Check each line of the data for "PUMP" and select those that have it.

Revision comparison data
# # # # # # #
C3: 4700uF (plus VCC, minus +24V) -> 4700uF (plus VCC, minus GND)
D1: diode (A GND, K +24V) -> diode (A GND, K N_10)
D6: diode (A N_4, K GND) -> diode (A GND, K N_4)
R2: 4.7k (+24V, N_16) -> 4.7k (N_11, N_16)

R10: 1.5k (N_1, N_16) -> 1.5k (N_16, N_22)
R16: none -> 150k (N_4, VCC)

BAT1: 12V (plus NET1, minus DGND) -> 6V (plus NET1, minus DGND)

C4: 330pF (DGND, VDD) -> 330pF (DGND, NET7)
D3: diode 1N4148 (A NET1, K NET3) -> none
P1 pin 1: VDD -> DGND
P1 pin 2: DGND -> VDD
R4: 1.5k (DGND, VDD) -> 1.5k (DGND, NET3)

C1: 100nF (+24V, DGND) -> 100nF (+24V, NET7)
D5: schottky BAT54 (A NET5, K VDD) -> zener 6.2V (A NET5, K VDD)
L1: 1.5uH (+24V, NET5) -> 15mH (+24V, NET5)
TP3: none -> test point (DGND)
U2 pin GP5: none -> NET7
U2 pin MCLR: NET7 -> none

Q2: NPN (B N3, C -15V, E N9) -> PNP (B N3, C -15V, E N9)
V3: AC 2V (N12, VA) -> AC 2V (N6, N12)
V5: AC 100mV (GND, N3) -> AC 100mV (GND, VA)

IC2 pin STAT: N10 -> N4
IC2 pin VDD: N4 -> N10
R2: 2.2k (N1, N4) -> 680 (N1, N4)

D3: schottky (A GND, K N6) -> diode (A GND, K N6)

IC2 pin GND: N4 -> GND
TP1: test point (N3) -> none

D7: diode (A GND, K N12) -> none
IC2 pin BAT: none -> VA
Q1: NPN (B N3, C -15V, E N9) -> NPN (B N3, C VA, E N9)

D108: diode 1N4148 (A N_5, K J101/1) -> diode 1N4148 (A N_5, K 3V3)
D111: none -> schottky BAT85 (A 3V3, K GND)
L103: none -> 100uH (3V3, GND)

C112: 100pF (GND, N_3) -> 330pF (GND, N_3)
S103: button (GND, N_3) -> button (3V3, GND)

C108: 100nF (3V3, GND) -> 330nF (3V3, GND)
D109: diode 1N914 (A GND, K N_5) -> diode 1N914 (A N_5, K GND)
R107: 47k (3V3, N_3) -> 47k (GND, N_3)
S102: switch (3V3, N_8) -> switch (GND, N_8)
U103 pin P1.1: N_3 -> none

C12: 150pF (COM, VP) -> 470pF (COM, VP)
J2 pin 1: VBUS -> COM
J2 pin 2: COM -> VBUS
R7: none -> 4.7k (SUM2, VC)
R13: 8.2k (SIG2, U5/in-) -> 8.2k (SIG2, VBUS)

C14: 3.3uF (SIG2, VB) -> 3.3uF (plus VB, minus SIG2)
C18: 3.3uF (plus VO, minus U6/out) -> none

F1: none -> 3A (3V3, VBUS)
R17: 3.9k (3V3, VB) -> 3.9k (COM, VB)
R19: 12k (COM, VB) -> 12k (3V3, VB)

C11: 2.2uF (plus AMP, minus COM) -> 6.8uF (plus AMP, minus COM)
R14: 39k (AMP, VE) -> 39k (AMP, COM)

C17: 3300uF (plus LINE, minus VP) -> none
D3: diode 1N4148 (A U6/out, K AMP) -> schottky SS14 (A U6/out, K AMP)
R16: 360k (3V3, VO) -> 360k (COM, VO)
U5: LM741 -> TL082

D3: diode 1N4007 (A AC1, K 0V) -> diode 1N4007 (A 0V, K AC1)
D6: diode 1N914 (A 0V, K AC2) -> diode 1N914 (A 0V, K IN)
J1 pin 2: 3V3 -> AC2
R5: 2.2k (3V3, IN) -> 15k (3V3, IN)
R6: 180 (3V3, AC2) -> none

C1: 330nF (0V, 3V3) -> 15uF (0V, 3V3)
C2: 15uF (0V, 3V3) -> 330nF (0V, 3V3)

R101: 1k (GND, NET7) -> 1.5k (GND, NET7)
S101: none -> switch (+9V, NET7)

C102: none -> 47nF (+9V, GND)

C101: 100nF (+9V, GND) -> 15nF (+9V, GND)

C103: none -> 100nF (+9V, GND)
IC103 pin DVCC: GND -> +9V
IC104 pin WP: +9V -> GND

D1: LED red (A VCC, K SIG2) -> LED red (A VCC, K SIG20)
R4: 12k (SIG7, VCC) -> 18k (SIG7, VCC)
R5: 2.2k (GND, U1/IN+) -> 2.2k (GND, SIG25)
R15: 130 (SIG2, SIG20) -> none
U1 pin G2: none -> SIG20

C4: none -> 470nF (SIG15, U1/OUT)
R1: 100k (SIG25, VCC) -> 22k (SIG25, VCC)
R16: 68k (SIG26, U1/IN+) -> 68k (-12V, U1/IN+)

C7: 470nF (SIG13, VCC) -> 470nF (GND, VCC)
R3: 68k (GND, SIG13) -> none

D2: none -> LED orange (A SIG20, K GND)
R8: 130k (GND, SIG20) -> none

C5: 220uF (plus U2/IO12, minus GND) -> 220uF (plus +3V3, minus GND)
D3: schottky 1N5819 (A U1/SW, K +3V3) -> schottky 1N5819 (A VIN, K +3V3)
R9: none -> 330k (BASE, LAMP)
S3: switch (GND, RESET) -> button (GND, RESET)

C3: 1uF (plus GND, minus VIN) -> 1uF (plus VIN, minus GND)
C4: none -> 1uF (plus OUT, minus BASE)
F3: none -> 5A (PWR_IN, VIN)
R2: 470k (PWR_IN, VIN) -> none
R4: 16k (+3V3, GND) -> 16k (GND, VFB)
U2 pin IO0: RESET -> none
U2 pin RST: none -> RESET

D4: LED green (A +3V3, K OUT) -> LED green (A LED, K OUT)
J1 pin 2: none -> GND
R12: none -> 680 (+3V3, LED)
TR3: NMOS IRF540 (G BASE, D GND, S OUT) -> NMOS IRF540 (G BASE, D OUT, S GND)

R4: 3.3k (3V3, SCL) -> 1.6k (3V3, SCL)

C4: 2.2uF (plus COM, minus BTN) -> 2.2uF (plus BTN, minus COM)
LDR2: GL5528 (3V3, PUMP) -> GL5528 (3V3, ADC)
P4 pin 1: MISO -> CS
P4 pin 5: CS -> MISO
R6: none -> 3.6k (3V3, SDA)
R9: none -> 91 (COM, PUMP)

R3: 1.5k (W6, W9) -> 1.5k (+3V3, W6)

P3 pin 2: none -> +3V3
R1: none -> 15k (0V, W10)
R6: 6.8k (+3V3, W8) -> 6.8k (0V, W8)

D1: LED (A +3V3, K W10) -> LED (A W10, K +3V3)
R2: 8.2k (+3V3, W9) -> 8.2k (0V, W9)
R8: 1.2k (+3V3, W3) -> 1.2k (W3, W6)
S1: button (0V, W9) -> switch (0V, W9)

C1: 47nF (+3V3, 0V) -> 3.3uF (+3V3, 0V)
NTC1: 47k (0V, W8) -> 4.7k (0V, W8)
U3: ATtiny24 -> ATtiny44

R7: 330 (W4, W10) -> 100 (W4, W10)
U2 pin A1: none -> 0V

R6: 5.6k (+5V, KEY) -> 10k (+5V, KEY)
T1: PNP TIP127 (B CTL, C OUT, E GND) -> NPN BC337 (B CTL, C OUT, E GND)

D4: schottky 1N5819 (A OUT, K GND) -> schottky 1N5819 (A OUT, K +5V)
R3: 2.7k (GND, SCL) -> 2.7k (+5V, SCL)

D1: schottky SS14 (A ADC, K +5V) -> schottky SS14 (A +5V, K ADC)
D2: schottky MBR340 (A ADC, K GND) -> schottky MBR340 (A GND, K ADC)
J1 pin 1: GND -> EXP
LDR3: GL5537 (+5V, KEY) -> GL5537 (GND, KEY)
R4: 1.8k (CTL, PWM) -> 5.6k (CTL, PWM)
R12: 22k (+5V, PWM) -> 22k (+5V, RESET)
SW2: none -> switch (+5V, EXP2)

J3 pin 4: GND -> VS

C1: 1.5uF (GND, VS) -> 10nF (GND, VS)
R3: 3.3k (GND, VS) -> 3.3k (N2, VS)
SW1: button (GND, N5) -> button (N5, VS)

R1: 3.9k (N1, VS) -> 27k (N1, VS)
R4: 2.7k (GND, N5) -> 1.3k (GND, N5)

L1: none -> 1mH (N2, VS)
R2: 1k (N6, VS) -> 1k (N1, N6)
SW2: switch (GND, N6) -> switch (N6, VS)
# # # # # # #
● TASK RESULT:
LDR2: GL5528 (3V3, PUMP) -> GL5528 (3V3, ADC)
R9: none -> 91 (COM, PUMP)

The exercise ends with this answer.